EXERCISE DIRECTIONS
Keep every word the same. Repeat the records without their images.

[Scene edit records]
● ● ● ● ● ● ●

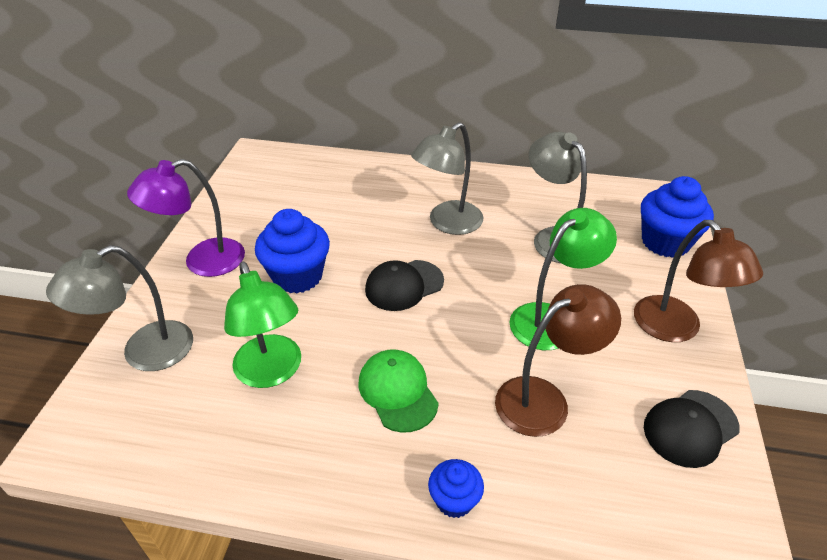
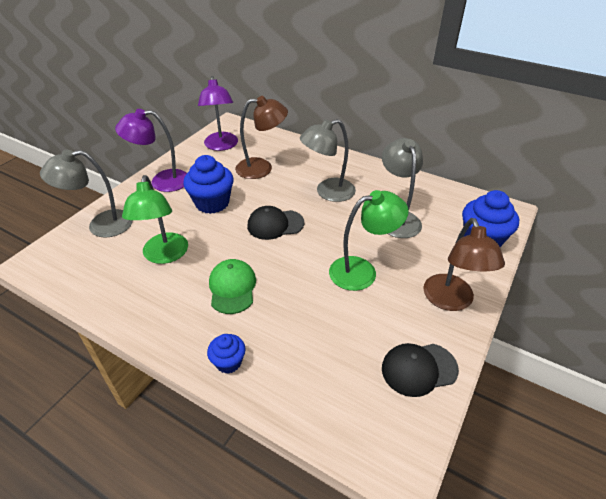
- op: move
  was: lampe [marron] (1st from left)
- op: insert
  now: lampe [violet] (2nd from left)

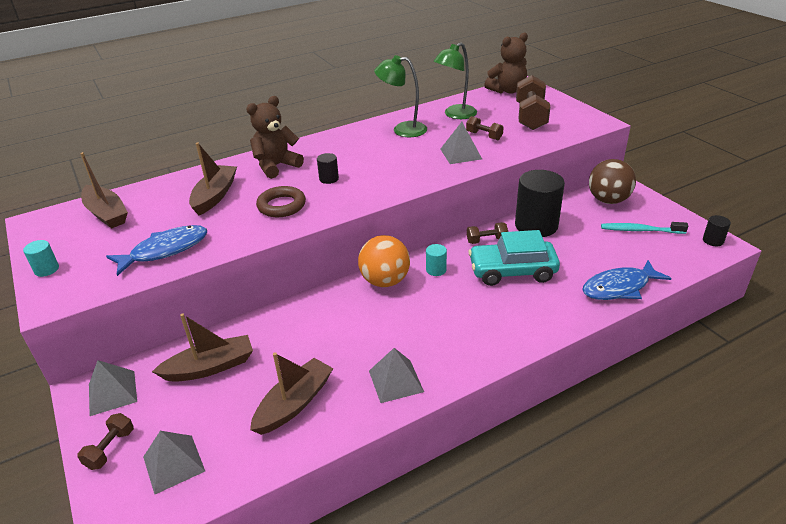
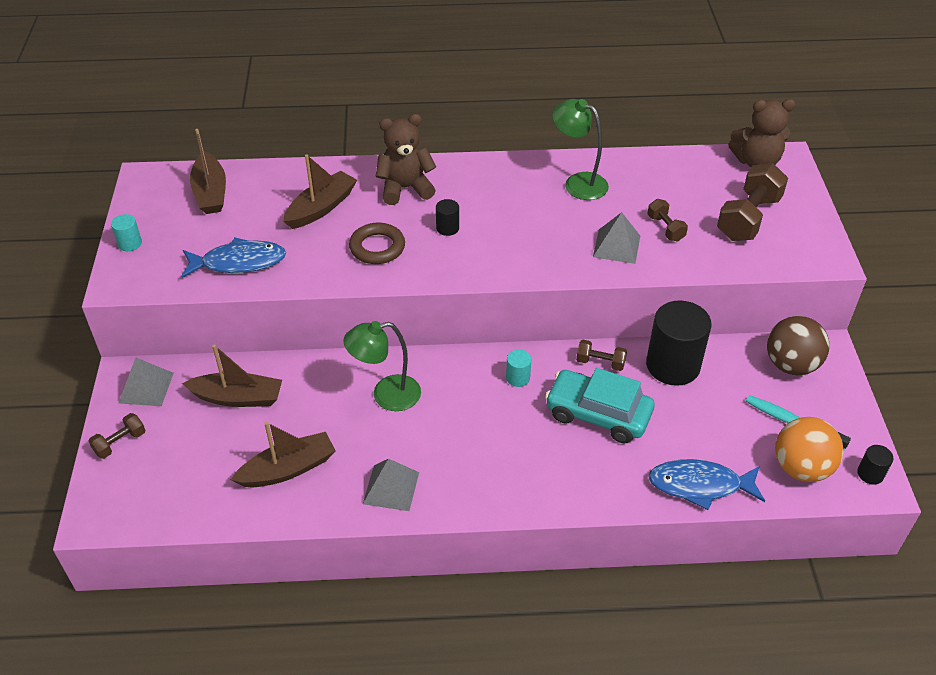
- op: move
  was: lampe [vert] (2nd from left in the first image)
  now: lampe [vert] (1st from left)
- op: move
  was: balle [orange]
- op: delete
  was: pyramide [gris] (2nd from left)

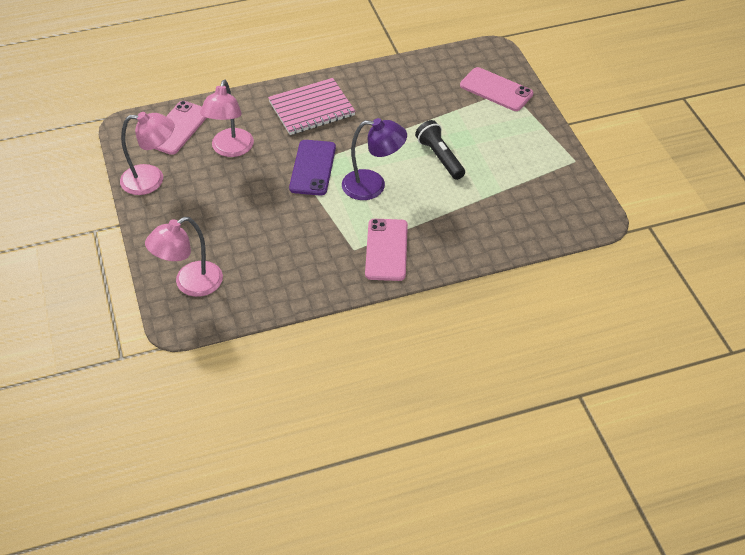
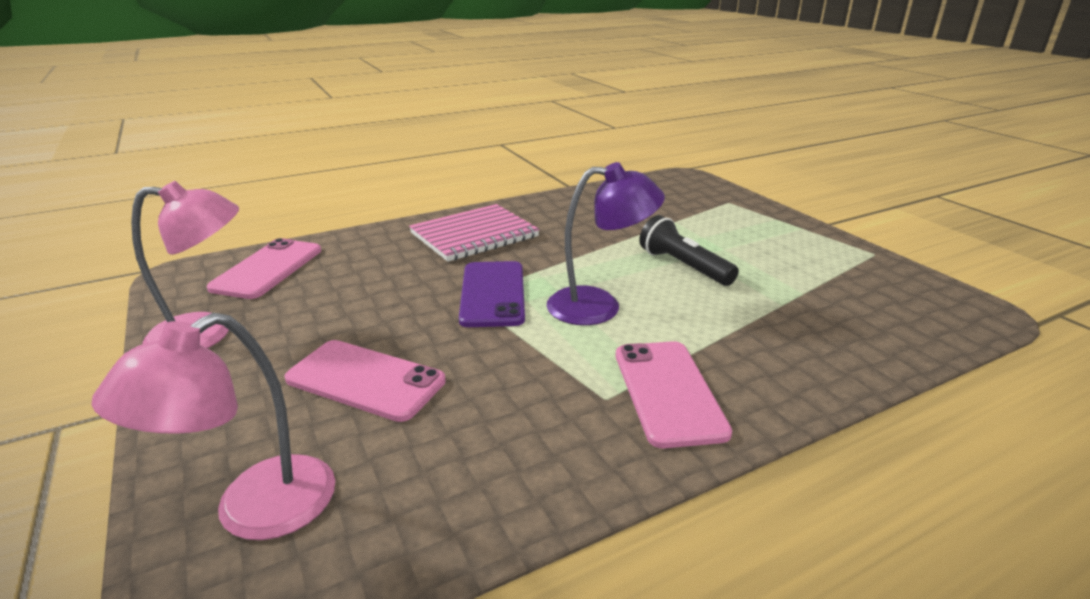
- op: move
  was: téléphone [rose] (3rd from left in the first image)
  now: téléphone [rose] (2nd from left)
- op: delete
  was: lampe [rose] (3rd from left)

● ● ● ● ● ● ●

EXERCISE SOLUTION
- op: move
  was: lampe [marron] (1st from left)
- op: insert
  now: lampe [violet] (2nd from left)

- op: move
  was: lampe [vert] (2nd from left in the first image)
  now: lampe [vert] (1st from left)
- op: move
  was: balle [orange]
- op: delete
  was: pyramide [gris] (2nd from left)

- op: move
  was: téléphone [rose] (3rd from left in the first image)
  now: téléphone [rose] (2nd from left)
- op: delete
  was: lampe [rose] (3rd from left)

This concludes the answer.